[Image change detection data]
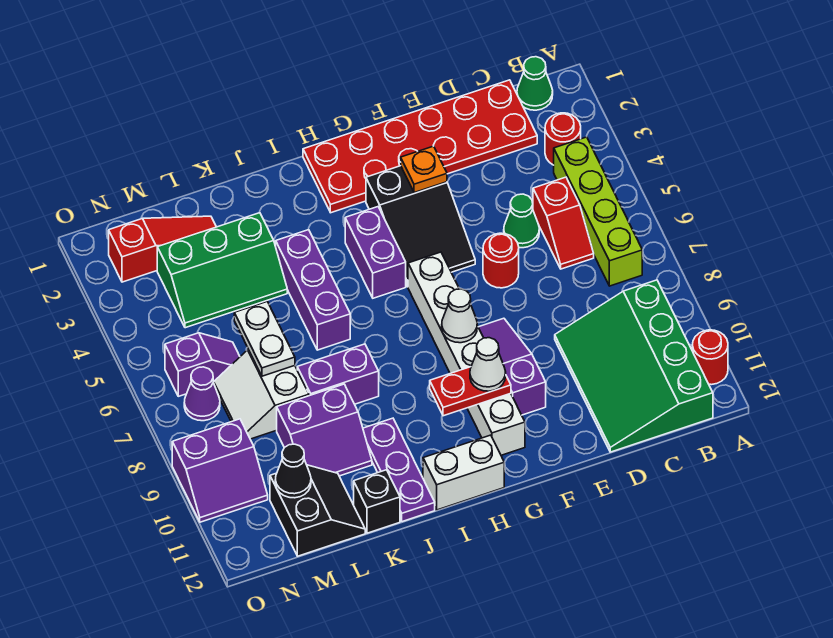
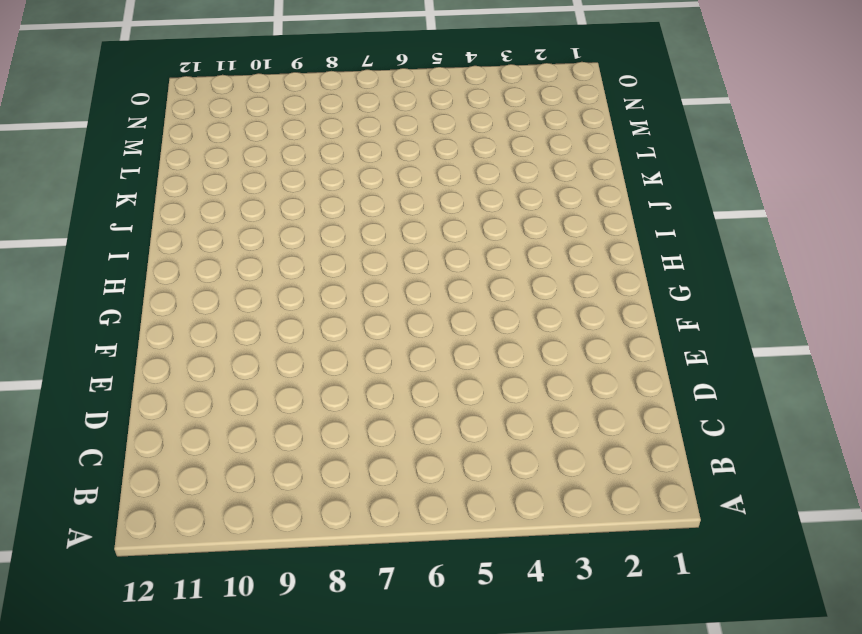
none -> red round brick A11 level 1
none -> green cone B1 level 1
none -> red round brick B3 level 1
none -> lime brick B4:B7 level 1

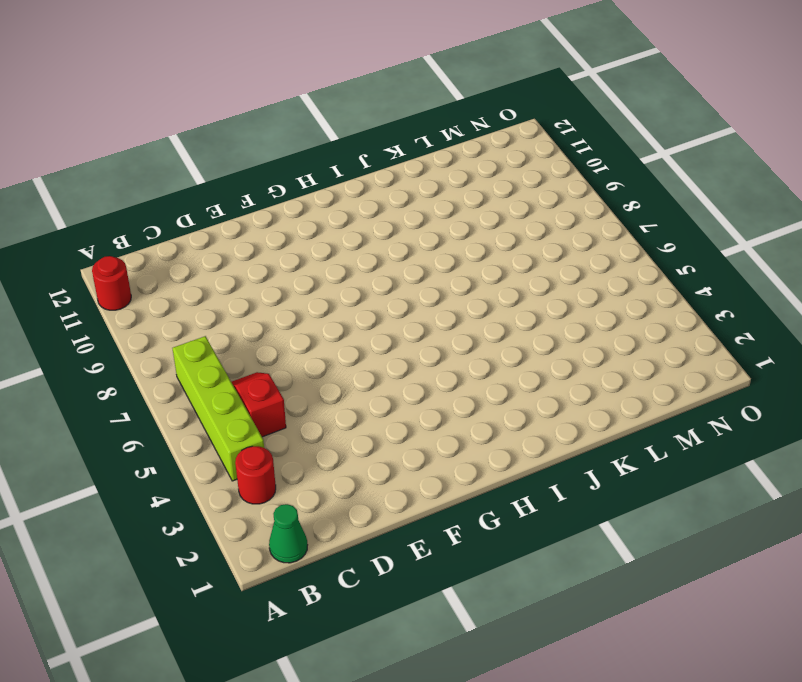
none -> green slope B9:D12 level 1 top B
none -> red plate C1:H2 level 1
none -> green cone D5 level 1
none -> red round brick E6 level 1

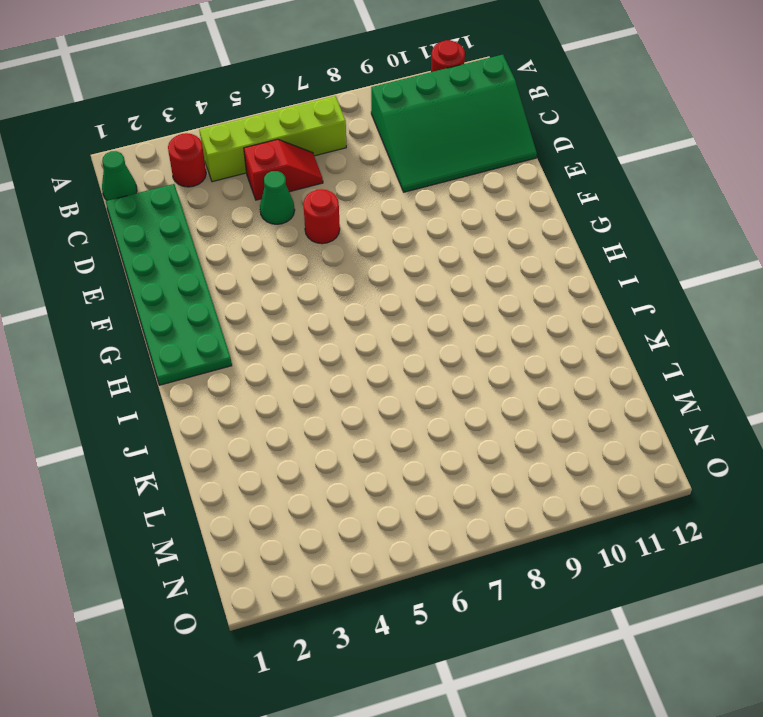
green plate C1:H2 level 1 -> red plate C1:H2 level 1
none -> black slope F3:G5 level 1 top 3
none -> purple slope F8:F10 level 1 top 10
none -> white brick G6:G11 level 1
none -> purple brick H4:H5 level 1

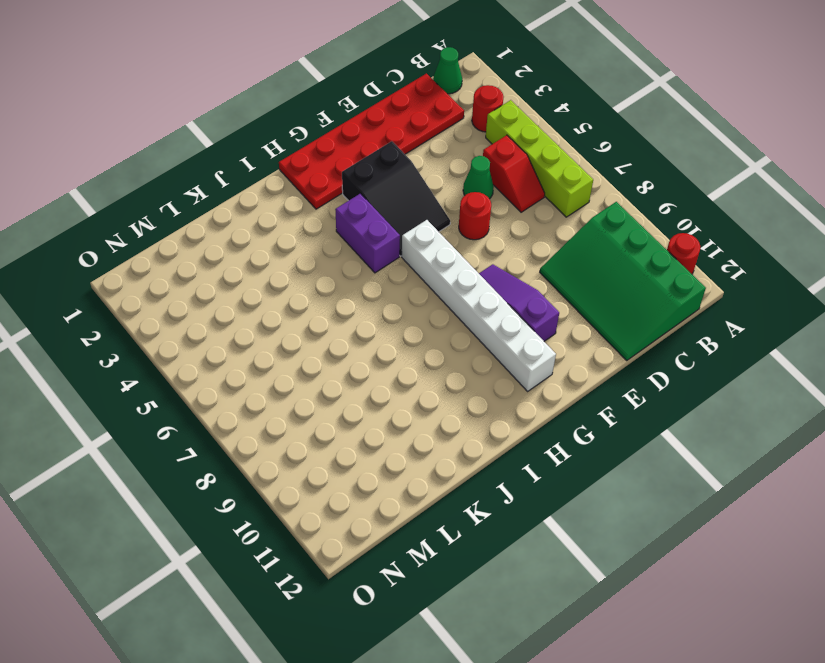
none -> white brick H12:I12 level 1
none -> purple brick J4:J6 level 1
none -> purple brick J8:K8 level 1
none -> purple plate J10:J12 level 1

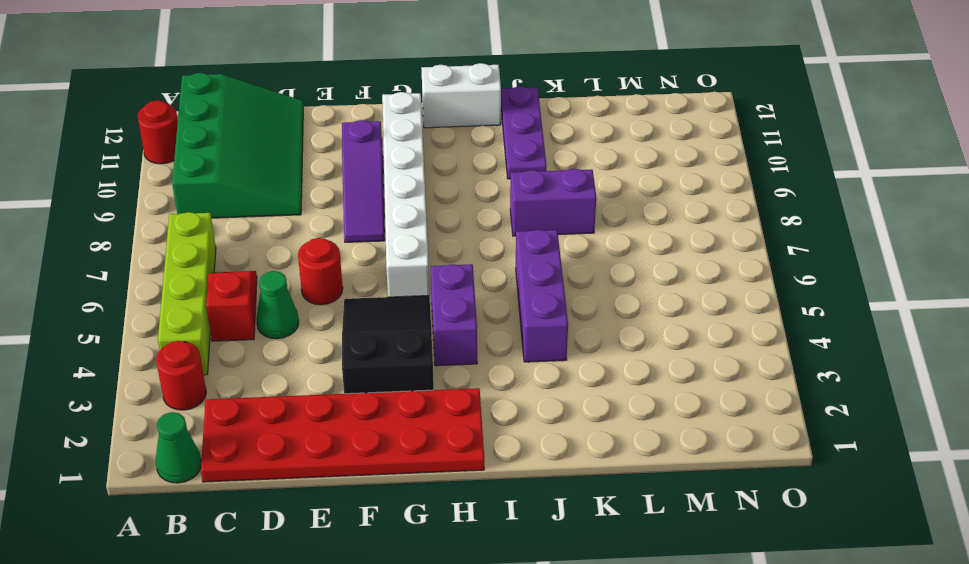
none -> green slope K3:M4 level 1 top 3
none -> purple slope K9:L10 level 1 top 9
none -> black brick K12 level 1
none -> red slope L2:N2 level 1 top N

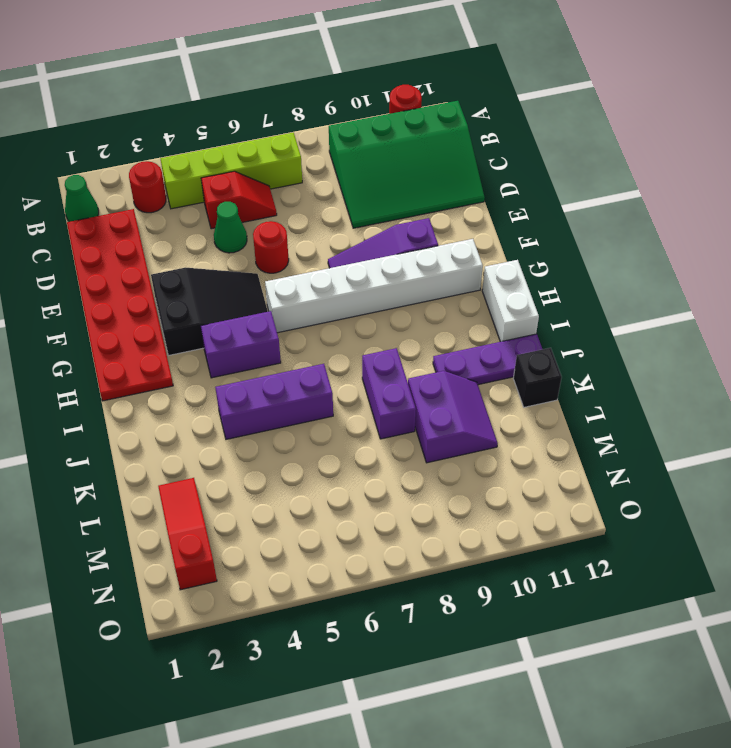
none -> green slope K3:M4 level 1 top 3
none -> white slope L7:M8 level 1 top L
none -> black slope L11:M12 level 1 top M
none -> purple slope M6:N6 level 1 top N

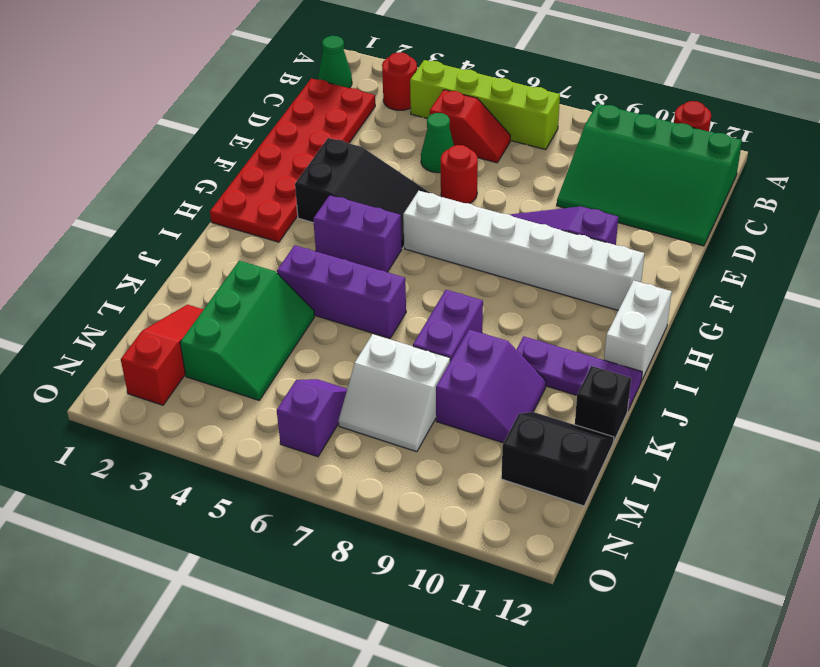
none -> purple cone N7 level 1
none -> purple slope N9:O10 level 1 top 9
none -> orange plate F3 level 2
none -> white cone G8 level 2

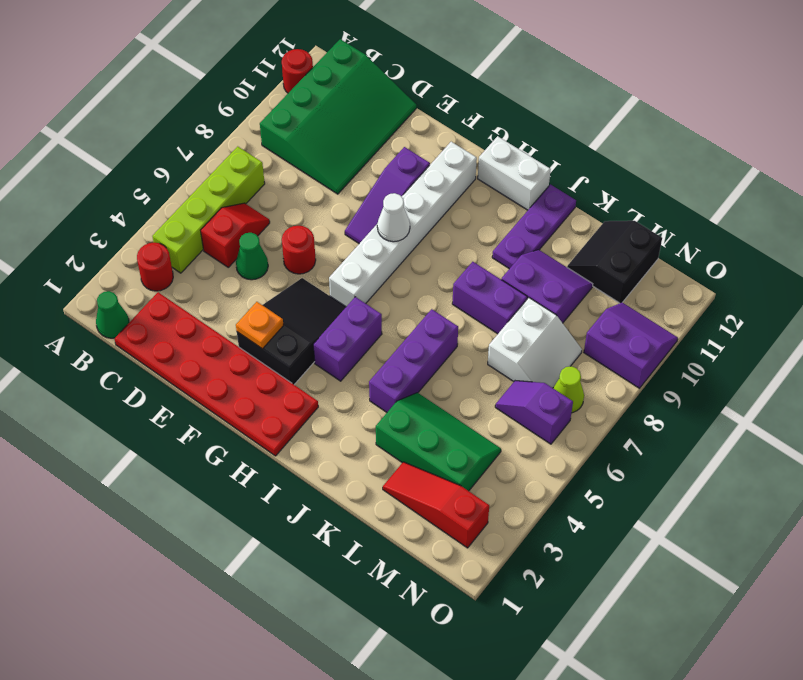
lime cone N7 level 1 -> purple cone N7 level 1
none -> black brick K12 level 1
none -> red plate G10:H10 level 2
none -> white plate L6:L7 level 2
none -> black cone M11 level 2

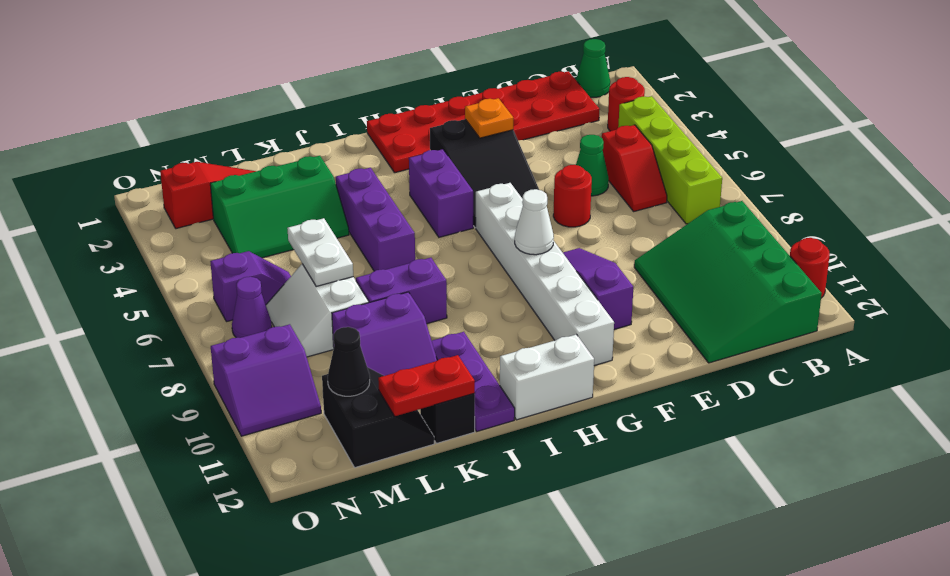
red plate K12:L12 level 2 -> red plate G10:H10 level 2
none -> white cone G10 level 3

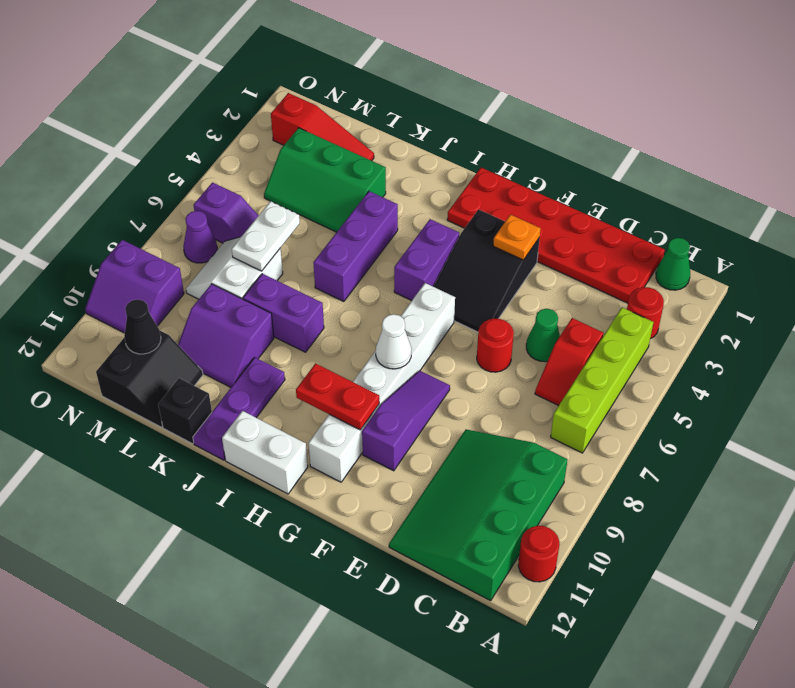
none -> white cone G10 level 3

• _TASK DETAILS_
Give again, exactly as written above, each line from the one that has "none -> green slope B9:D12 level 1 top B" to the one that has "none -> purple slope F8:F10 level 1 top 10", both included; omit the pictures.

• _OUTPUT BELOW_
none -> green slope B9:D12 level 1 top B
none -> red plate C1:H2 level 1
none -> green cone D5 level 1
none -> red round brick E6 level 1

green plate C1:H2 level 1 -> red plate C1:H2 level 1
none -> black slope F3:G5 level 1 top 3
none -> purple slope F8:F10 level 1 top 10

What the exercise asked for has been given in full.